Stored records:
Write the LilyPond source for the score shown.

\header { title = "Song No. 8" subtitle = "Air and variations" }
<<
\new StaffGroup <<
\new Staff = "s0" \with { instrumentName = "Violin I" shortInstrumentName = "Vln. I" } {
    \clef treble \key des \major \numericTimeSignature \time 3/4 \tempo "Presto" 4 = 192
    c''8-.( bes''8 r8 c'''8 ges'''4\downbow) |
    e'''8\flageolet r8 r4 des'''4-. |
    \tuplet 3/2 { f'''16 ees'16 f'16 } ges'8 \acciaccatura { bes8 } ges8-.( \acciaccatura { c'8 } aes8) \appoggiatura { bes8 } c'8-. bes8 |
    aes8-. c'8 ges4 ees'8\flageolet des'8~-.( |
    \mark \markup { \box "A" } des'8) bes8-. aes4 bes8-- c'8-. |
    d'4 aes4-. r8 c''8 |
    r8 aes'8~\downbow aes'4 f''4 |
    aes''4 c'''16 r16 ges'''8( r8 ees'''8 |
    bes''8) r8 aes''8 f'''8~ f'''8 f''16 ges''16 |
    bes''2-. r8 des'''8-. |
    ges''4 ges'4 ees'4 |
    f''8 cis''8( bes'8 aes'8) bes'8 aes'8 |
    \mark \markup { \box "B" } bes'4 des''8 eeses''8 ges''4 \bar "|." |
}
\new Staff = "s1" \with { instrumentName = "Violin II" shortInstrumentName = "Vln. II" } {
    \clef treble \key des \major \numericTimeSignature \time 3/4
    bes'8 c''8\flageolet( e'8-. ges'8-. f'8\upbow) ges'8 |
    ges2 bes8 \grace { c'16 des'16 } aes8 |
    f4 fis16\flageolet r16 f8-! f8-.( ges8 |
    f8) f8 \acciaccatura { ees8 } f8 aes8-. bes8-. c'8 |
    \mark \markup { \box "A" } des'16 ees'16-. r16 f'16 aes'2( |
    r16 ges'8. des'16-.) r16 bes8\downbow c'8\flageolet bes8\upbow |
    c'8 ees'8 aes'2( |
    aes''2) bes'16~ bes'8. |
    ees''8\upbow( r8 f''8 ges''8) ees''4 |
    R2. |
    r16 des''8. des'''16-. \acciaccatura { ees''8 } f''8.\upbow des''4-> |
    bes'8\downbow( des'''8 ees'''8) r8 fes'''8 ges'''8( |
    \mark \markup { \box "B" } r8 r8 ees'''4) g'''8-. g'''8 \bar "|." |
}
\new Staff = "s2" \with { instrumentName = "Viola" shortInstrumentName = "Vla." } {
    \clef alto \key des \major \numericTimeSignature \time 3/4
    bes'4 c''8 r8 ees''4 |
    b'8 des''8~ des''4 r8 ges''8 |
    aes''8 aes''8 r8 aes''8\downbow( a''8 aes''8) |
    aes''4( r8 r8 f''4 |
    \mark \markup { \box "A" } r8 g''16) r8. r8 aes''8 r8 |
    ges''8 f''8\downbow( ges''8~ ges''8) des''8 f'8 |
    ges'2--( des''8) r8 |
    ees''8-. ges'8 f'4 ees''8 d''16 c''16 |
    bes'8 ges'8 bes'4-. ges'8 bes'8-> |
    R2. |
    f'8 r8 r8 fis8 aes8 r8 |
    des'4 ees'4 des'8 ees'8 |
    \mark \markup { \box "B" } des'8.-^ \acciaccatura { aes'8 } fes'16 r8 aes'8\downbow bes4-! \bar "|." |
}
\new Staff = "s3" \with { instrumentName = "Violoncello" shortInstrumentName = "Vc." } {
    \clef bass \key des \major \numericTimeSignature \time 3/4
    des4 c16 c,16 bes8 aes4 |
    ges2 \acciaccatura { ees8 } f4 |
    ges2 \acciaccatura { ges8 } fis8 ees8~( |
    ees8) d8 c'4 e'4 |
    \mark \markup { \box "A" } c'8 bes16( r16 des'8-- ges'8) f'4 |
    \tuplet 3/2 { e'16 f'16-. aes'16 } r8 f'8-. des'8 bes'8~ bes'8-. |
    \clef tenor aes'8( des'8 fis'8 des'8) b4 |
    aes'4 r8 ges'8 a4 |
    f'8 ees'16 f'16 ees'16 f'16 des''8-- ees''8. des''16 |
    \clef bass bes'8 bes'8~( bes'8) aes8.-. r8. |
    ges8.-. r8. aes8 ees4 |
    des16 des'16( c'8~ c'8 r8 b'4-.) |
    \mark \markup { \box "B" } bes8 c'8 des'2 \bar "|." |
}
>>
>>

What to work on =>
Gather every line in the entries above that contains the string "flageolet". Case matters when matching.

Finished answer =>
    e'''8\flageolet r8 r4 des'''4-. |
    aes8-. c'8 ges4 ees'8\flageolet des'8~-.( |
    bes'8 c''8\flageolet( e'8-. ges'8-. f'8\upbow) ges'8 |
    f4 fis16\flageolet r16 f8-! f8-.( ges8 |
    r16 ges'8. des'16-.) r16 bes8\downbow c'8\flageolet bes8\upbow |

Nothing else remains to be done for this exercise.